#### Given information

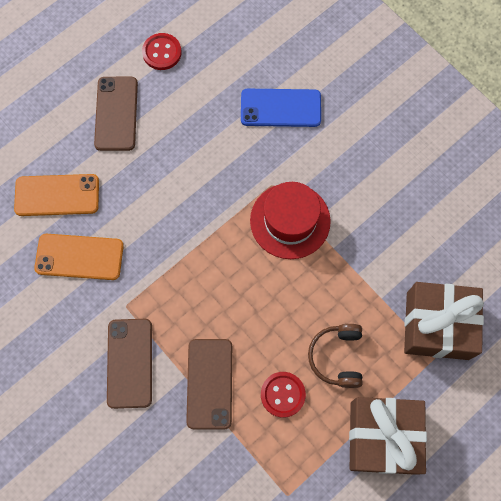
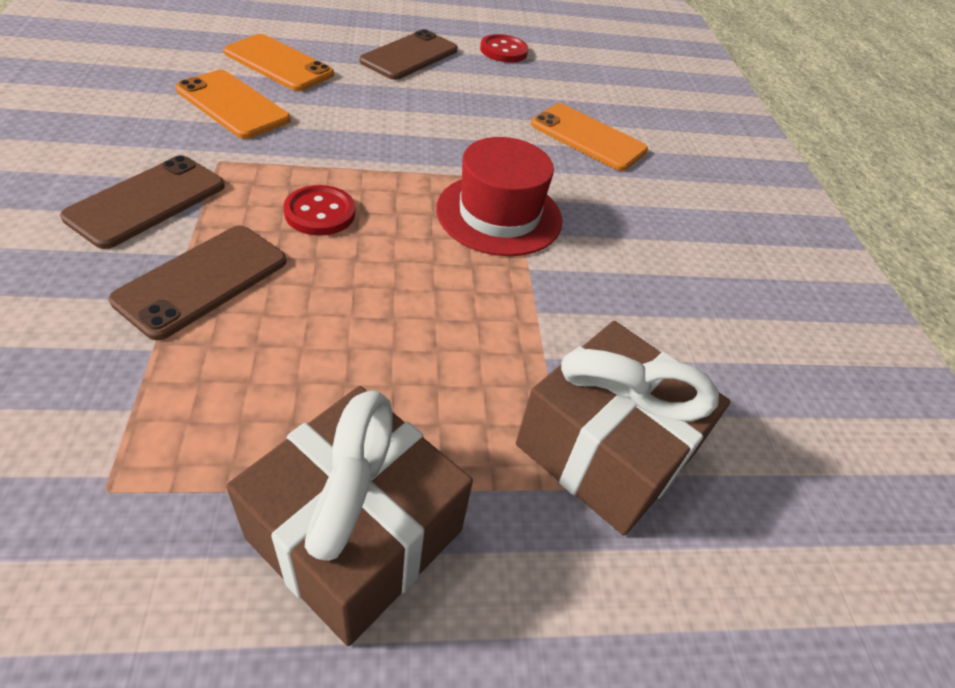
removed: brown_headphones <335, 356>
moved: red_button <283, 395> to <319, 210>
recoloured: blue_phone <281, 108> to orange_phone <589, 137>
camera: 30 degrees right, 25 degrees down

########

Work task >>
Reproduce all lines above exactly. Leave the images out.

Exercise response >>
removed: brown_headphones <335, 356>
moved: red_button <283, 395> to <319, 210>
recoloured: blue_phone <281, 108> to orange_phone <589, 137>
camera: 30 degrees right, 25 degrees down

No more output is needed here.